§ Activity
In the listing below, find each line with the string "round" and report it.

§ Input for this task

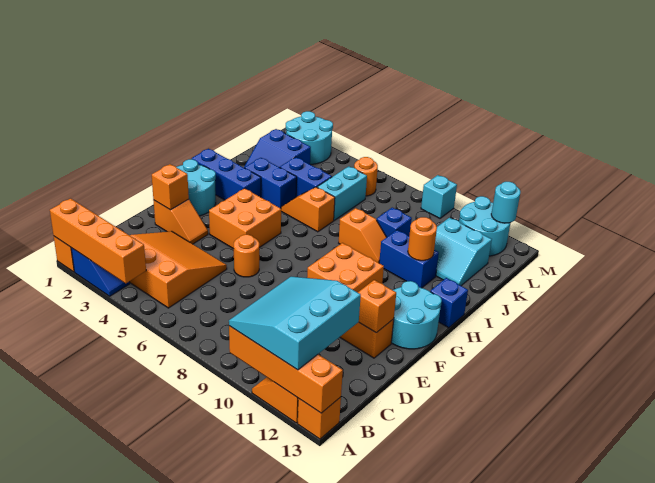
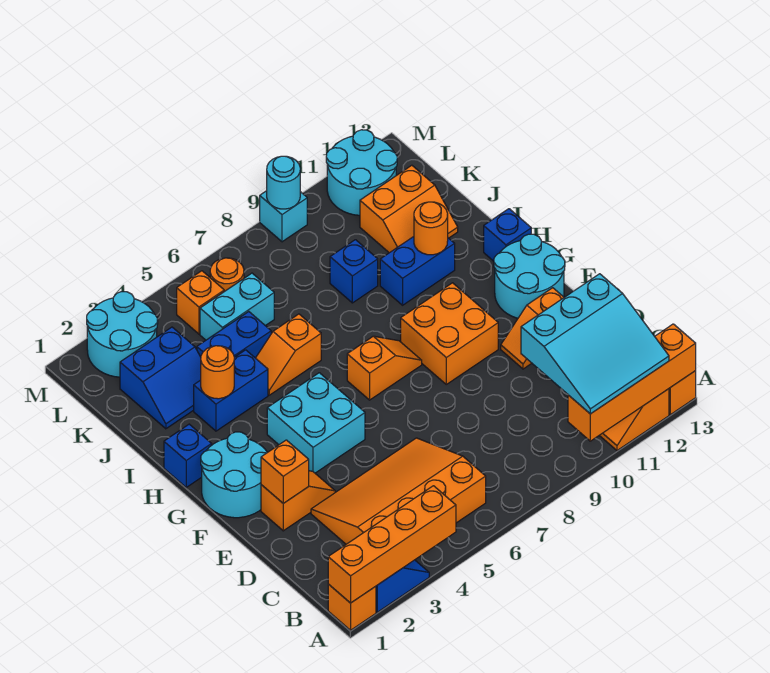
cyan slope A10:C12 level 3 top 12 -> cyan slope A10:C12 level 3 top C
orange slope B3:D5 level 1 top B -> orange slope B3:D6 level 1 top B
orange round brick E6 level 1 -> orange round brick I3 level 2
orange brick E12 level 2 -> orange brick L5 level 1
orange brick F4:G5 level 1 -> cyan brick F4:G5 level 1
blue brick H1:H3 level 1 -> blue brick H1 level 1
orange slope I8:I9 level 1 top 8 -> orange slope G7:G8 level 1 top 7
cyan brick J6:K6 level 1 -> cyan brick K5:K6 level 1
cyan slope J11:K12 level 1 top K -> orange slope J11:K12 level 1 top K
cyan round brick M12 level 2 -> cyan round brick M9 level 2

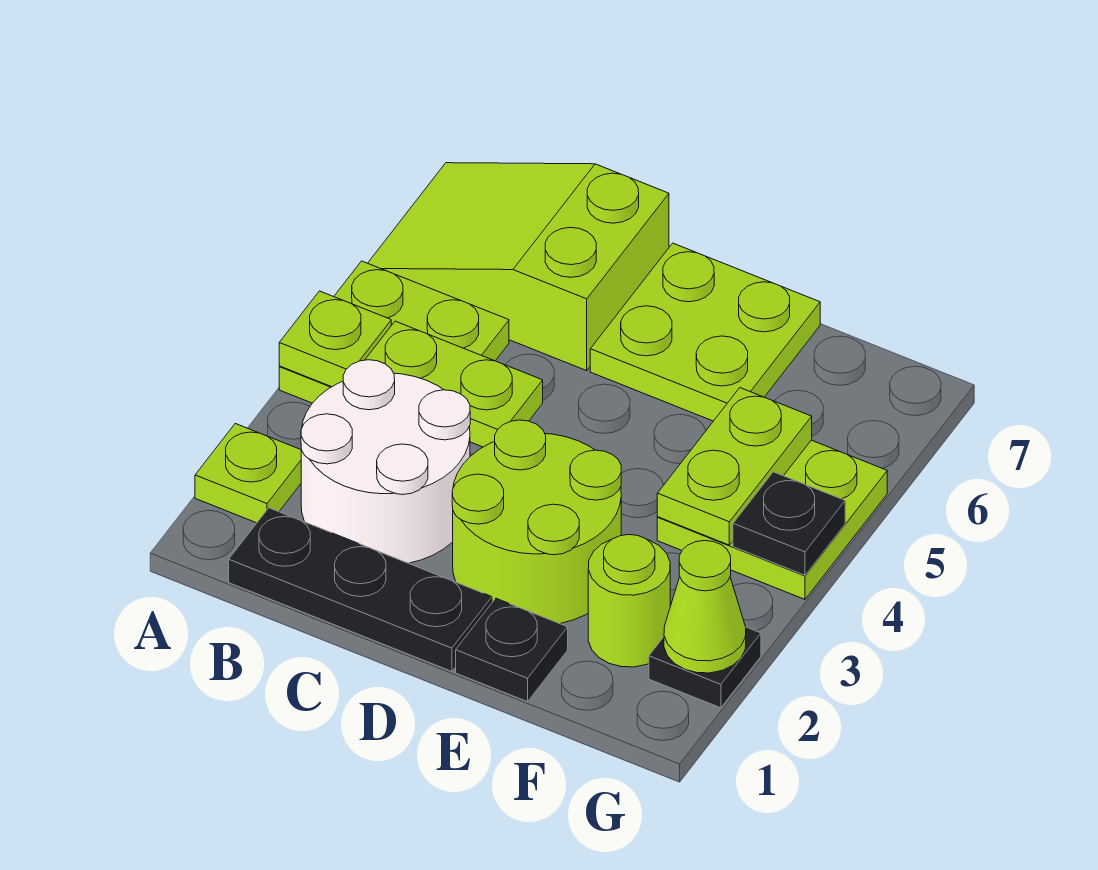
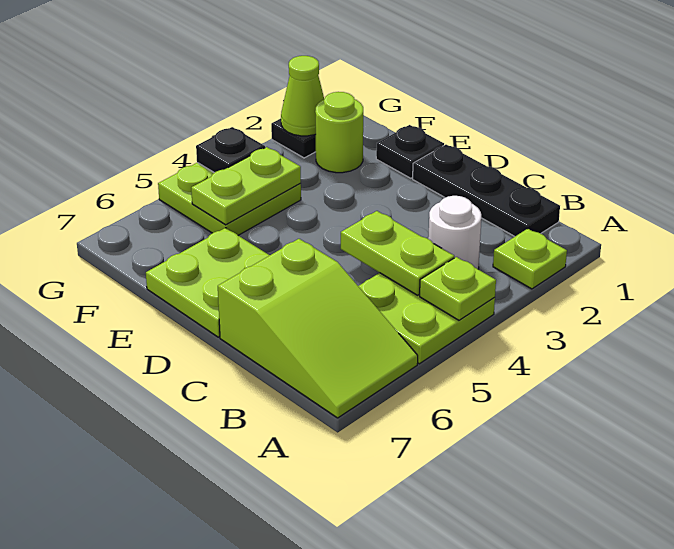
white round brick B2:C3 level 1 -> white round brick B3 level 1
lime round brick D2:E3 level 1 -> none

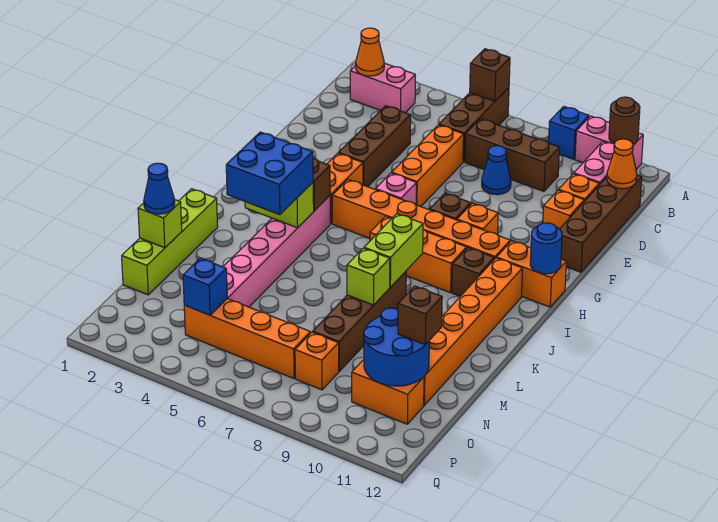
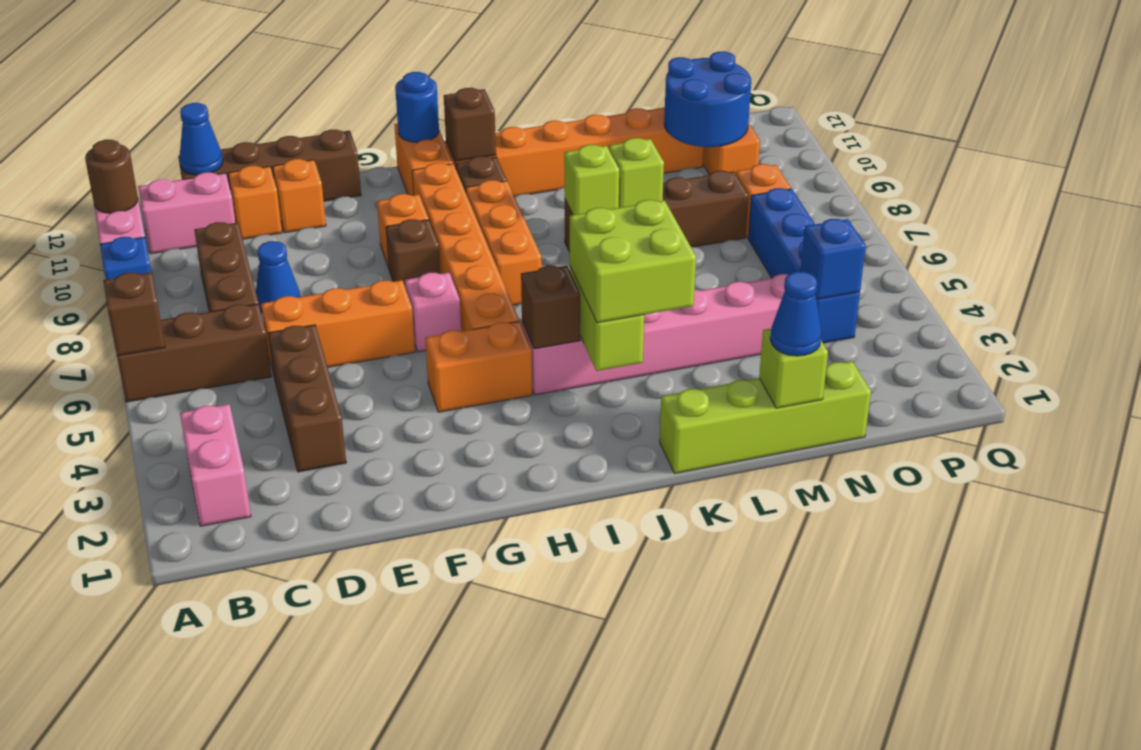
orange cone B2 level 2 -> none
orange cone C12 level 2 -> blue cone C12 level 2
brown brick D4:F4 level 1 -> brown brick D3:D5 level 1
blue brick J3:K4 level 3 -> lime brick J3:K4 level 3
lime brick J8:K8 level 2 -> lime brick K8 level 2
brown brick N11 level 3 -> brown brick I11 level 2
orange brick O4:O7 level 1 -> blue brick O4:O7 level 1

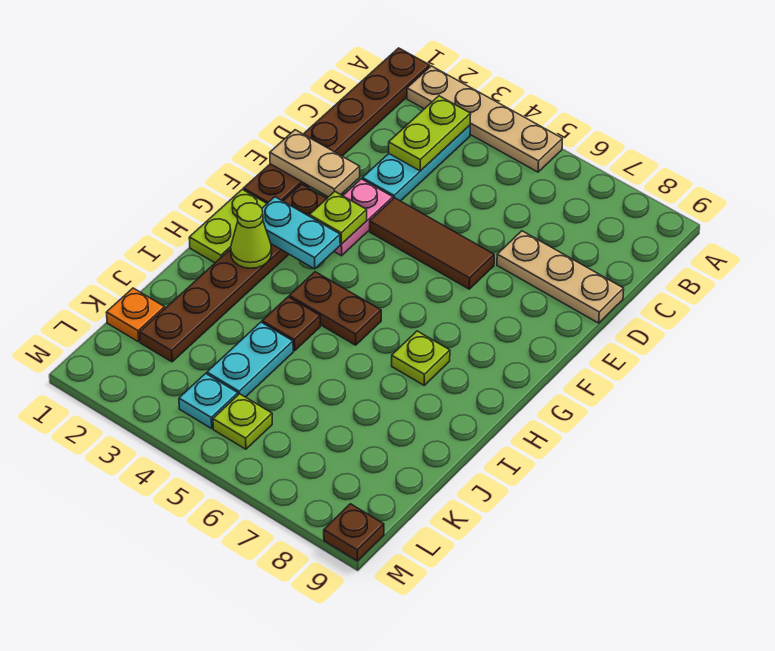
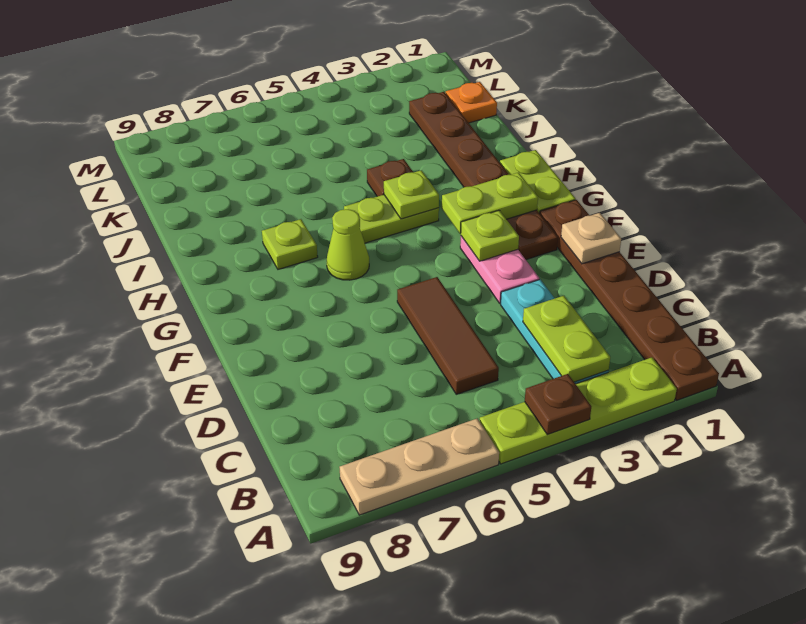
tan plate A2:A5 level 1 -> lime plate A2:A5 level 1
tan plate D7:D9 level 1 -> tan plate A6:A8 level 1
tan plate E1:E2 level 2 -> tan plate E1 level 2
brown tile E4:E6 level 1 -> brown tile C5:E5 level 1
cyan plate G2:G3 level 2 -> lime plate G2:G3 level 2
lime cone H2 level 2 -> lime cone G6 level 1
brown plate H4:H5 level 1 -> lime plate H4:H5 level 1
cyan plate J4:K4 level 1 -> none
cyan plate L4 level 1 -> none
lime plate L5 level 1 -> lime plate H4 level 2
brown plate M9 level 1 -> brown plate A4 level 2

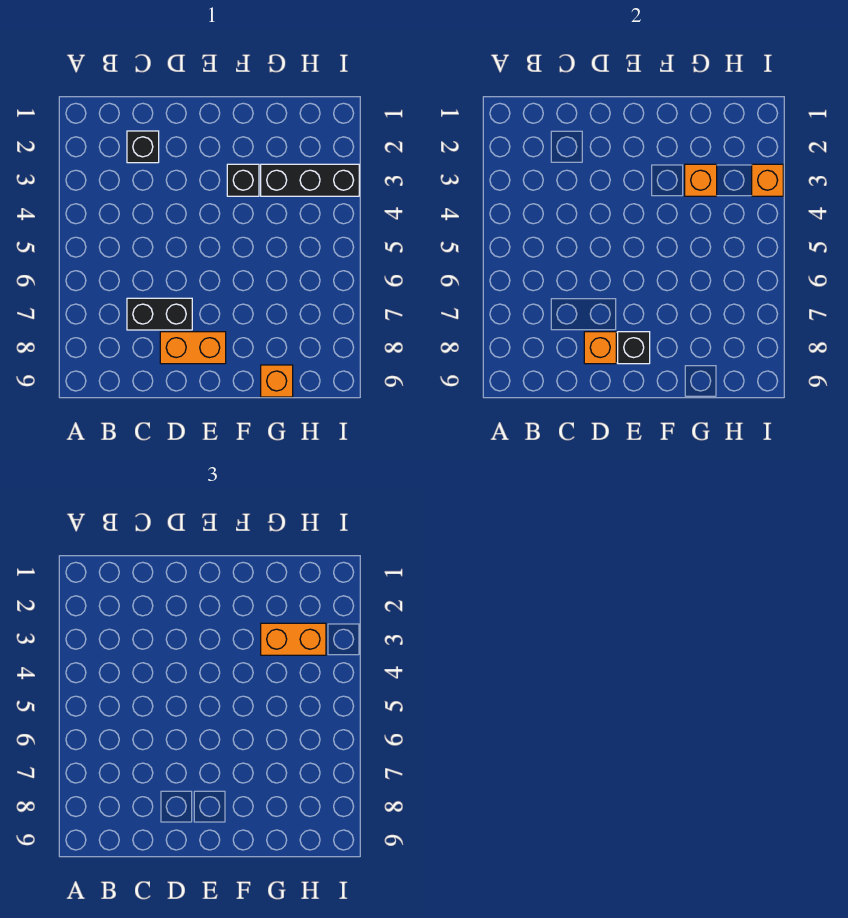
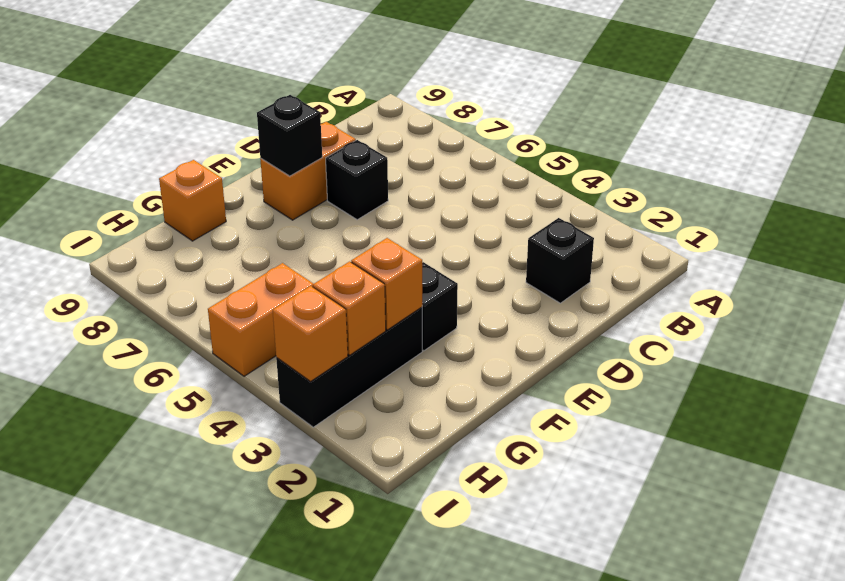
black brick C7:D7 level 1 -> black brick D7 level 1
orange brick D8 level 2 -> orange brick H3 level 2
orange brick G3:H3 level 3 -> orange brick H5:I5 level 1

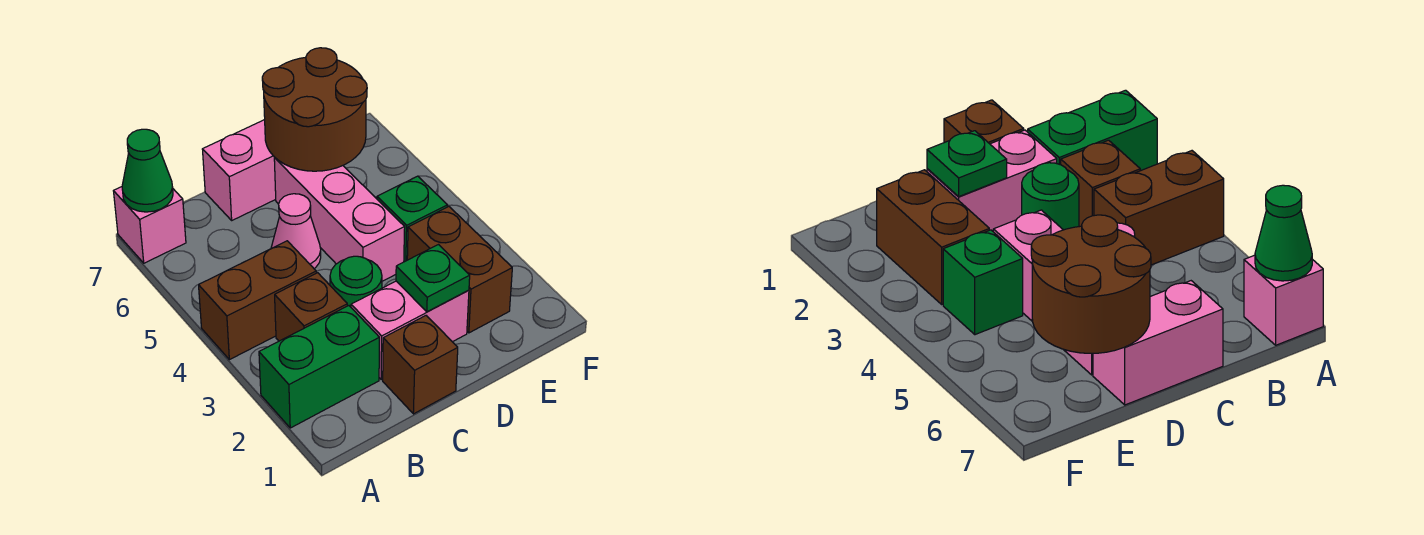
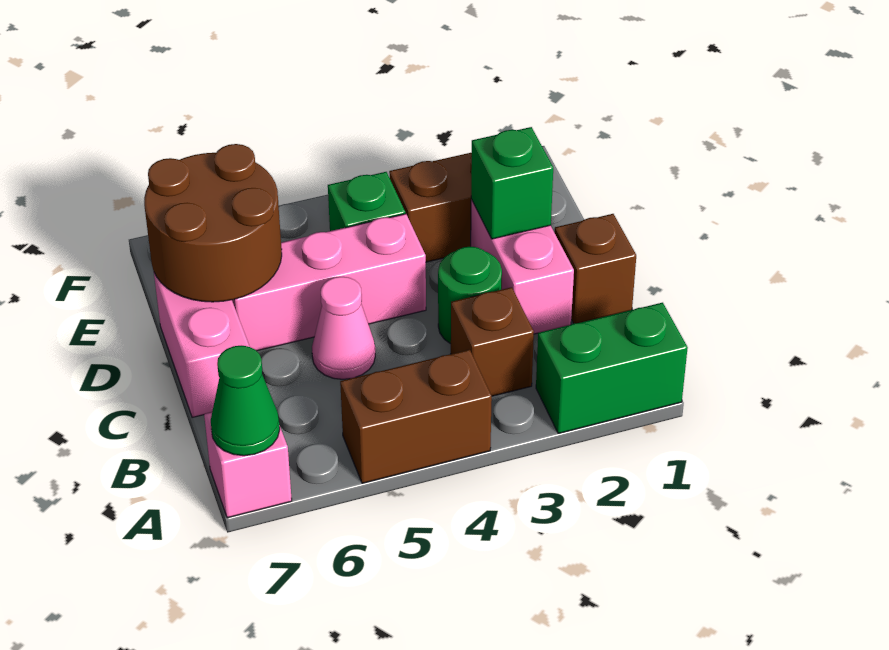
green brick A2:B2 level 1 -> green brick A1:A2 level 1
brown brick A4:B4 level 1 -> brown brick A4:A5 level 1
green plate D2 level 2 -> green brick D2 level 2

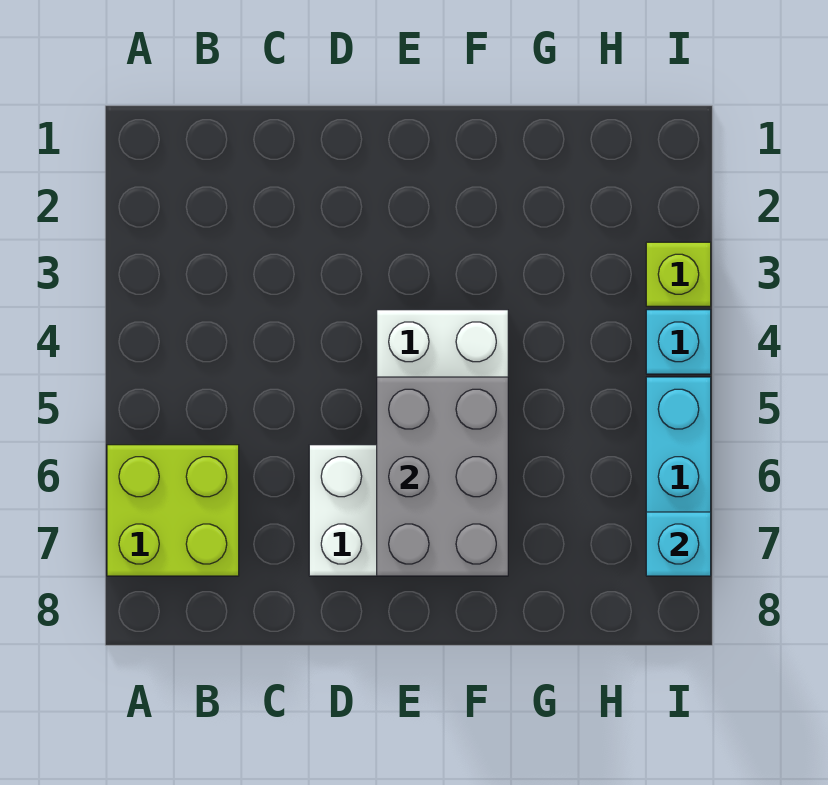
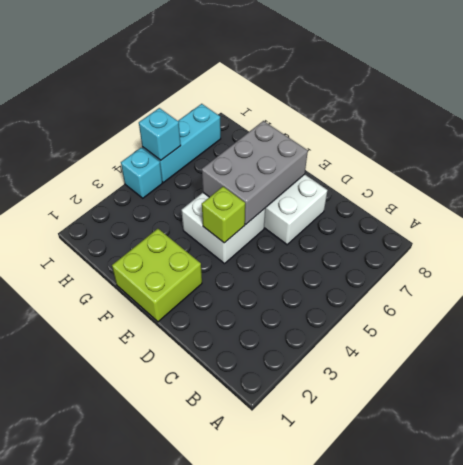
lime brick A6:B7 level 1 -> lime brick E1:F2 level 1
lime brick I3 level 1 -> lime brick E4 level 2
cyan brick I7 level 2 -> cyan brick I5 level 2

§ Solution for this task
orange round brick E6 level 1 -> orange round brick I3 level 2
cyan round brick M12 level 2 -> cyan round brick M9 level 2
white round brick B2:C3 level 1 -> white round brick B3 level 1
lime round brick D2:E3 level 1 -> none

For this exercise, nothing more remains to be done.